## Input data

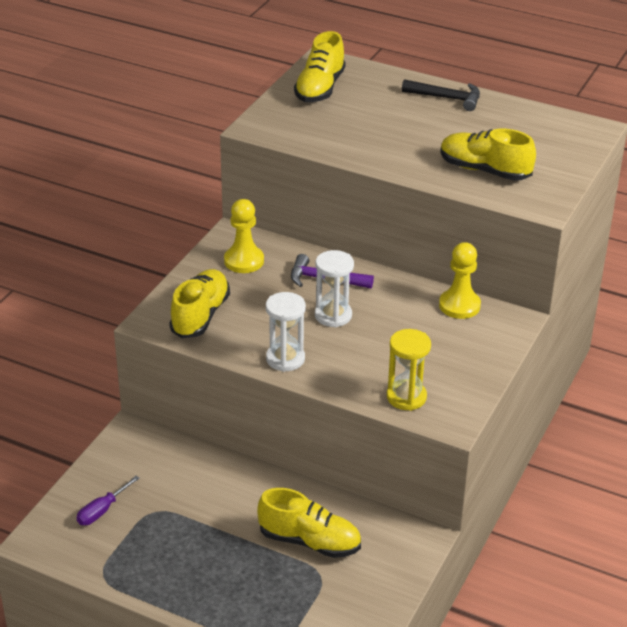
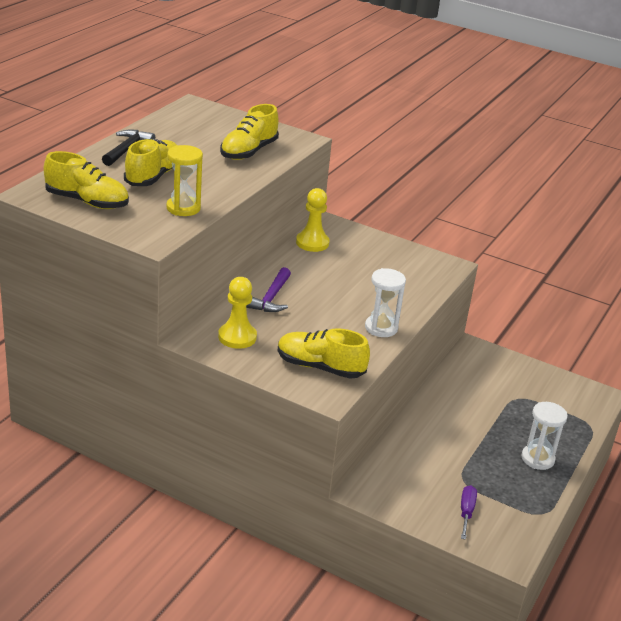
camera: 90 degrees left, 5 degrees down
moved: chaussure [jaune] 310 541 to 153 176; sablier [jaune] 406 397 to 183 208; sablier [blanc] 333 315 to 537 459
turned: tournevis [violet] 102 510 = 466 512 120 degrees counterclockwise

## Assignment
Give all of the material again, exactly, apart from the pictures.

## Task output
camera: 90 degrees left, 5 degrees down
moved: chaussure [jaune] 310 541 to 153 176; sablier [jaune] 406 397 to 183 208; sablier [blanc] 333 315 to 537 459
turned: tournevis [violet] 102 510 = 466 512 120 degrees counterclockwise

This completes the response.